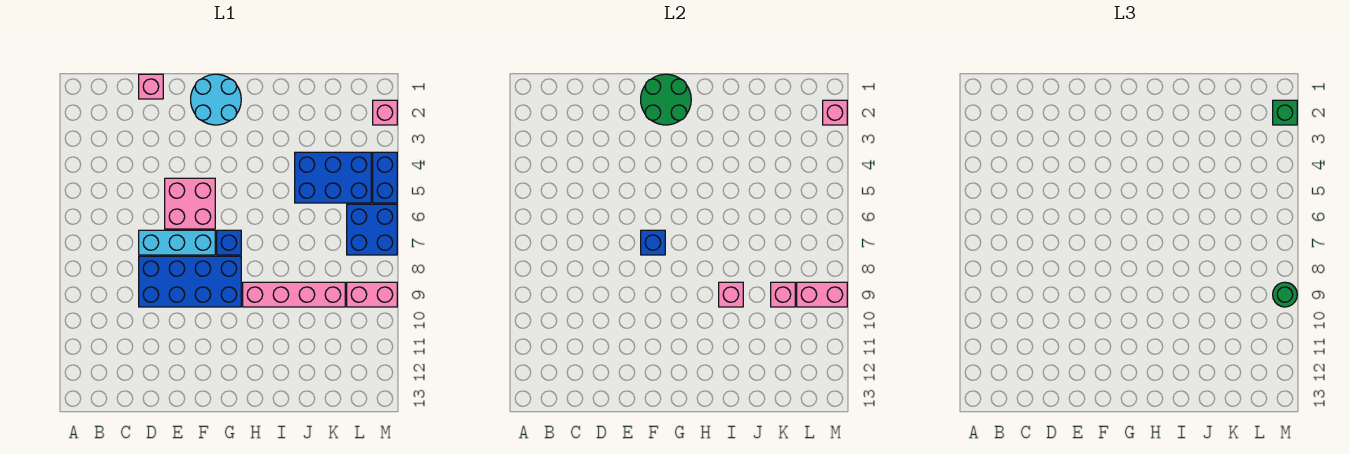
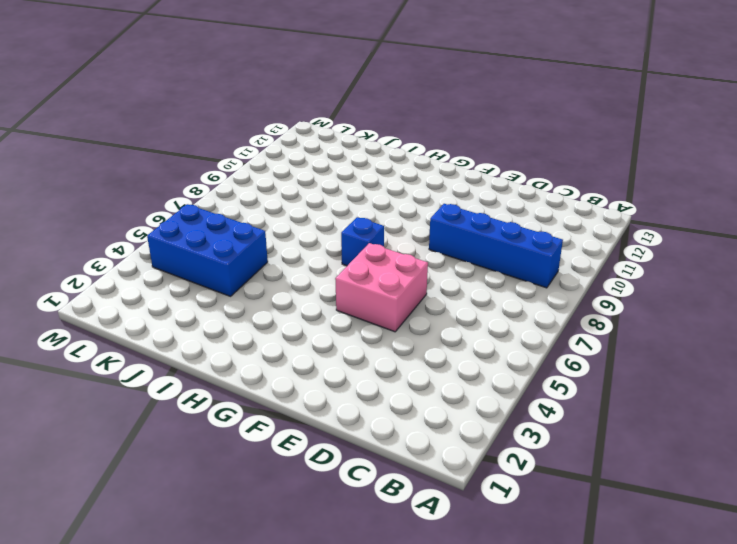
blue brick B9:E9 level 1 -> blue brick D8:G9 level 1
none -> pink brick D1 level 1
none -> cyan brick D7:F7 level 1
none -> cyan round brick F1:G2 level 1

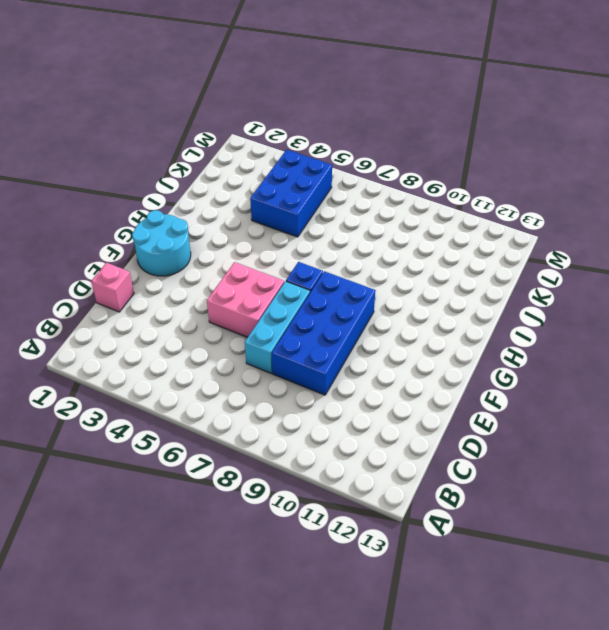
none -> pink brick H9:K9 level 1
none -> blue brick L6:M7 level 1
none -> pink brick L9:M9 level 1

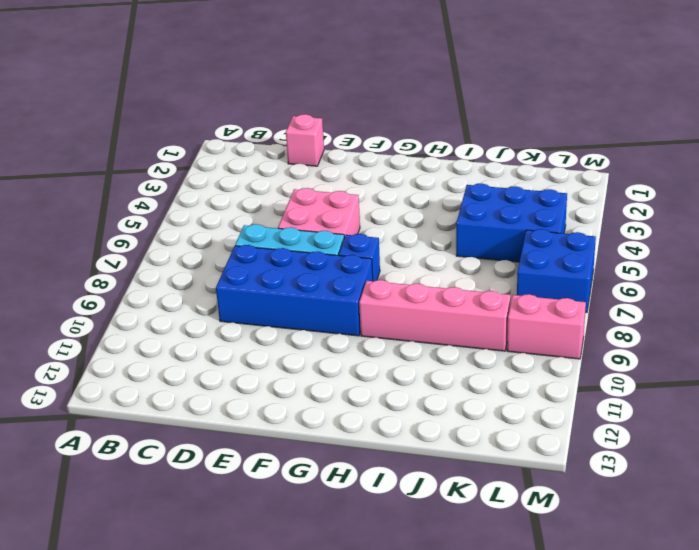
none -> cyan round brick F1:G2 level 1
none -> pink brick M2 level 1
none -> blue brick M4:M5 level 1

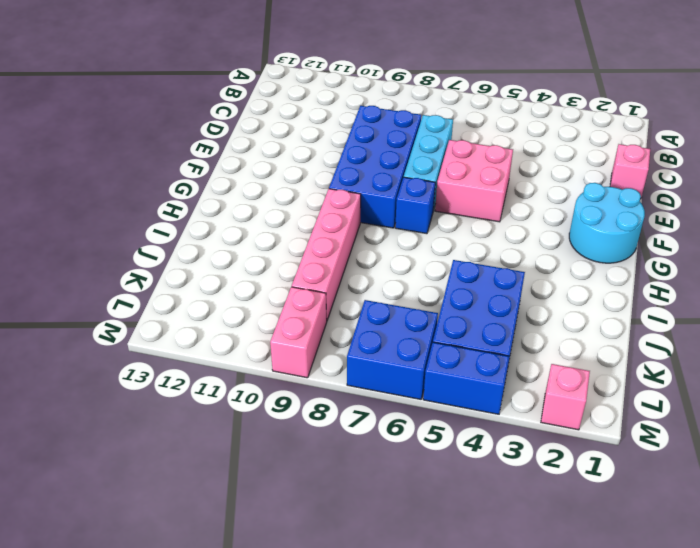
none -> green round brick F1:G2 level 2
none -> blue brick F7 level 2
none -> pink brick I9 level 2

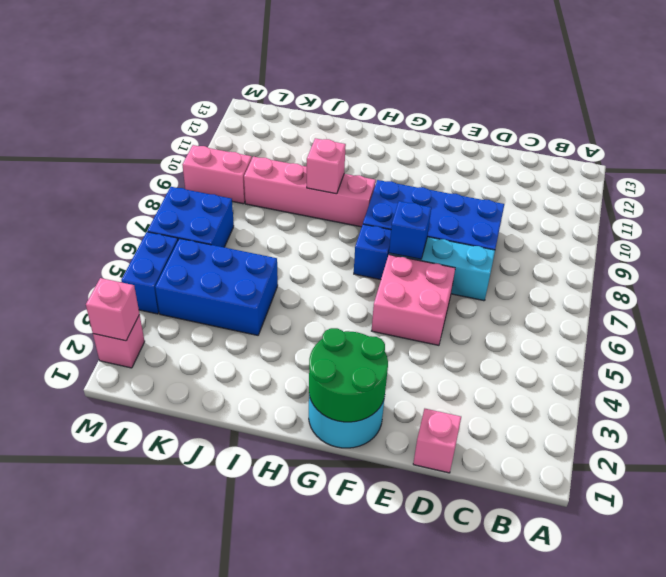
none -> pink brick K9 level 2
none -> pink brick L9:M9 level 2
none -> green brick M2 level 3

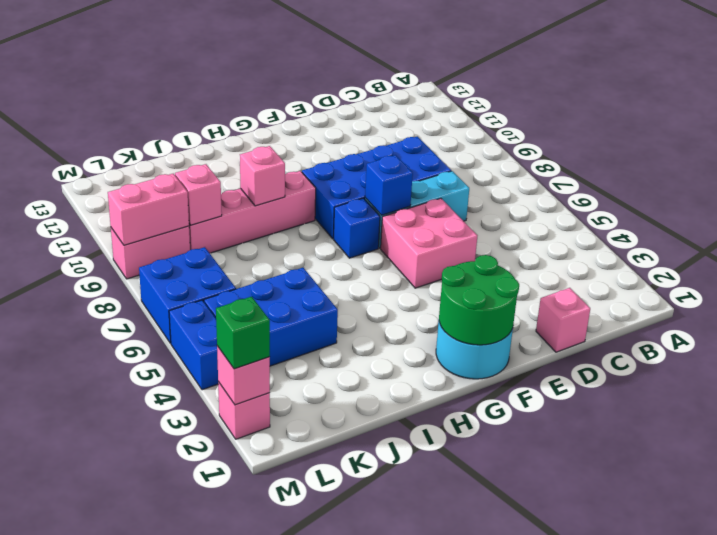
none -> green round brick M9 level 3

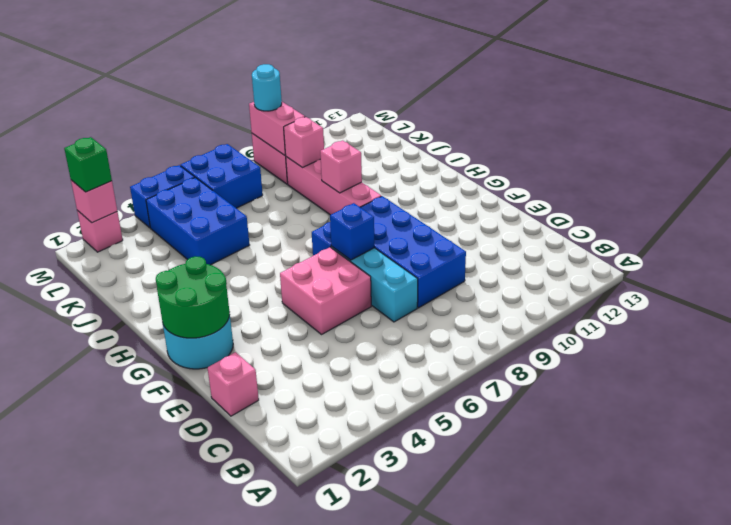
cyan round brick M9 level 3 -> green round brick M9 level 3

Work instruction → Pictures do not belong in the answer. Return the lines above starting at the one with "none -> cyan brick D7:F7 level 1" and ending at the one with "none -> blue brick F7 level 2", both kept, exactly.

Task result →
none -> cyan brick D7:F7 level 1
none -> cyan round brick F1:G2 level 1

none -> pink brick H9:K9 level 1
none -> blue brick L6:M7 level 1
none -> pink brick L9:M9 level 1

none -> cyan round brick F1:G2 level 1
none -> pink brick M2 level 1
none -> blue brick M4:M5 level 1

none -> green round brick F1:G2 level 2
none -> blue brick F7 level 2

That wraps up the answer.